*ACTIVITY*:
Lines before the one containing "(235, 247) = (569, 232): yellow" are left out; that line and all after it, through the end of the records, must be transcribed exactly.

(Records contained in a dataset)

# # #

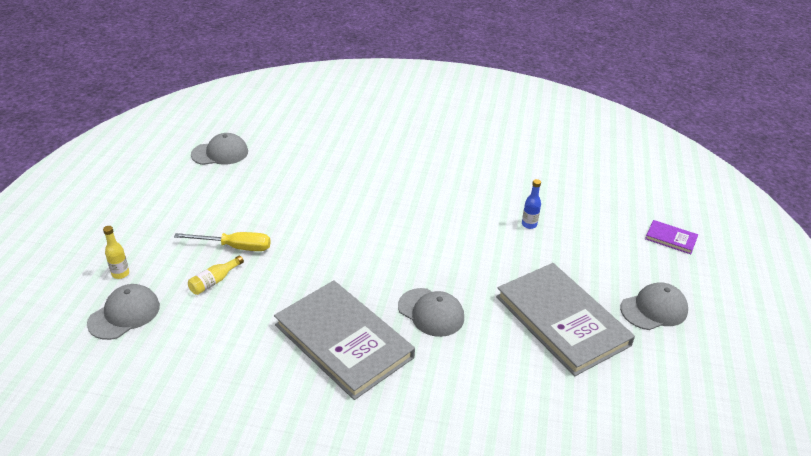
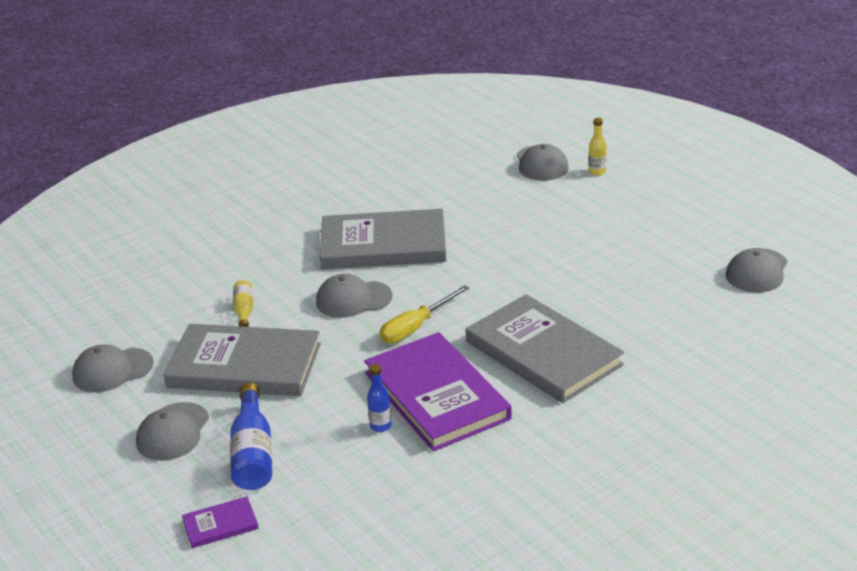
camera: 135 degrees right, 5 degrees down
(214, 281) = (533, 209): yellow bottle -> yellow bottle (244, 311)
(235, 247) = (569, 232): yellow screwdriver -> yellow screwdriver (415, 327)
(392, 196) = (543, 353): none -> grey book
(478, 217) = (437, 395): none -> purple book
(616, 261) = (253, 453): none -> blue bottle
(660, 394) = (112, 370): none -> grey cap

# # #

*ANSWER FOR THIS EXERCISE*:
(235, 247) = (569, 232): yellow screwdriver -> yellow screwdriver (415, 327)
(392, 196) = (543, 353): none -> grey book
(478, 217) = (437, 395): none -> purple book
(616, 261) = (253, 453): none -> blue bottle
(660, 394) = (112, 370): none -> grey cap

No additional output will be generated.